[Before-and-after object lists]
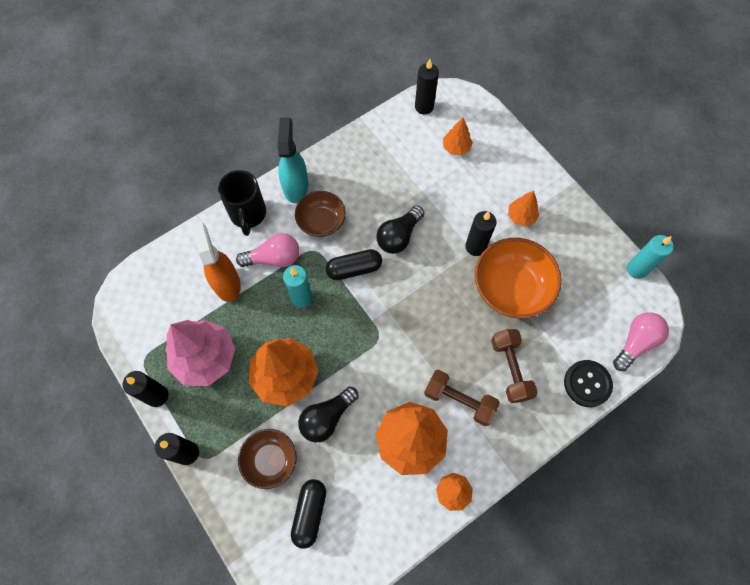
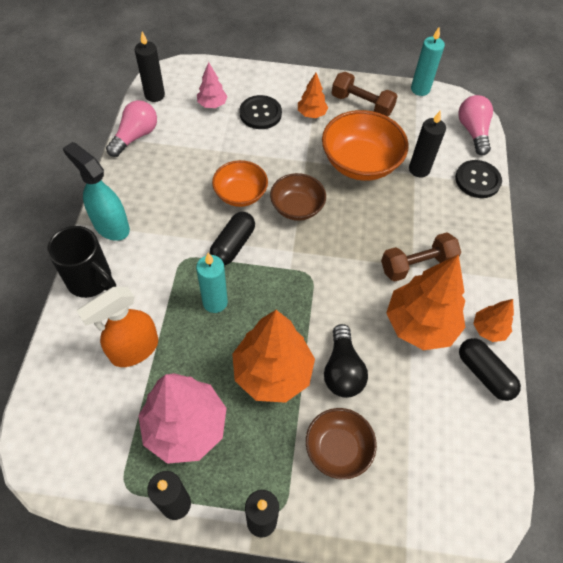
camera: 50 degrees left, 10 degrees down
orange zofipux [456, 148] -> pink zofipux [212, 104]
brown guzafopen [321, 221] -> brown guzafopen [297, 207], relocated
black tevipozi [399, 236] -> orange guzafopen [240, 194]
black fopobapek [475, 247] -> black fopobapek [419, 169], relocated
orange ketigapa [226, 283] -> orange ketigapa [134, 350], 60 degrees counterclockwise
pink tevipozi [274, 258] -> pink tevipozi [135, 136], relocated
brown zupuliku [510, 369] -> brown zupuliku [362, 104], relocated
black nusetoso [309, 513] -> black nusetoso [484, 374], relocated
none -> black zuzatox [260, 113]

## ACTIVITY:
Output the line containing "brown guzafopen [321, 221]" and all lines after it to the end of the records, exactly as given.

## EXERCISE ANSWER:
brown guzafopen [321, 221] -> brown guzafopen [297, 207], relocated
black tevipozi [399, 236] -> orange guzafopen [240, 194]
black fopobapek [475, 247] -> black fopobapek [419, 169], relocated
orange ketigapa [226, 283] -> orange ketigapa [134, 350], 60 degrees counterclockwise
pink tevipozi [274, 258] -> pink tevipozi [135, 136], relocated
brown zupuliku [510, 369] -> brown zupuliku [362, 104], relocated
black nusetoso [309, 513] -> black nusetoso [484, 374], relocated
none -> black zuzatox [260, 113]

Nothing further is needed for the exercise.